= TASK ITEM =
Restate only the tail of the data below, starting at the line that contains "camera: 80 degrees left, 15 degrees down" and including the last line, word for word.

= RECORDS =
--------

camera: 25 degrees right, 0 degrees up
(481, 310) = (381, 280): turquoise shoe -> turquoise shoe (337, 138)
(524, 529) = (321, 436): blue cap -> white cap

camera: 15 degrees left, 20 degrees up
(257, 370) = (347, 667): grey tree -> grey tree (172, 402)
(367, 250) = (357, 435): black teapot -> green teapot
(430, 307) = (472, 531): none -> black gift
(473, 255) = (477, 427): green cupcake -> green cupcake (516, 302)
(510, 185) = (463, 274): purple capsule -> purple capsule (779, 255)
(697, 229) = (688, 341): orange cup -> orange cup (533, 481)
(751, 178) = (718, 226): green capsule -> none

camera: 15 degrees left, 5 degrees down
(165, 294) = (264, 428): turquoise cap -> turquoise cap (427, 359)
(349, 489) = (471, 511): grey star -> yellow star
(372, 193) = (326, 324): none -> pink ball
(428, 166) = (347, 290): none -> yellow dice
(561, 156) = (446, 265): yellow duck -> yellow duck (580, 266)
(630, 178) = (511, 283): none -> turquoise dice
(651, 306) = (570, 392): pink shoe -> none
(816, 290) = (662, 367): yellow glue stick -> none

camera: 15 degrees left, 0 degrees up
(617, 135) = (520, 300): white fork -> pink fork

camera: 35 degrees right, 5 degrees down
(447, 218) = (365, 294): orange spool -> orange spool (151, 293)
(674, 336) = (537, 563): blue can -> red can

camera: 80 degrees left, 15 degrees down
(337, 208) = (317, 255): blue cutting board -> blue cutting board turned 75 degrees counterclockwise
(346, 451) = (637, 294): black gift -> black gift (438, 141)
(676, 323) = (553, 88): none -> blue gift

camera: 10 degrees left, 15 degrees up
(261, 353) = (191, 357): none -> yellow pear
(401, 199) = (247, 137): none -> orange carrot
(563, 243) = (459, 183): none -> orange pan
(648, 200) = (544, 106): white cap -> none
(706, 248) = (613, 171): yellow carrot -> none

--------

= ANSWER FOR THIS EXERCISE =
camera: 80 degrees left, 15 degrees down
(337, 208) = (317, 255): blue cutting board -> blue cutting board turned 75 degrees counterclockwise
(346, 451) = (637, 294): black gift -> black gift (438, 141)
(676, 323) = (553, 88): none -> blue gift

camera: 10 degrees left, 15 degrees up
(261, 353) = (191, 357): none -> yellow pear
(401, 199) = (247, 137): none -> orange carrot
(563, 243) = (459, 183): none -> orange pan
(648, 200) = (544, 106): white cap -> none
(706, 248) = (613, 171): yellow carrot -> none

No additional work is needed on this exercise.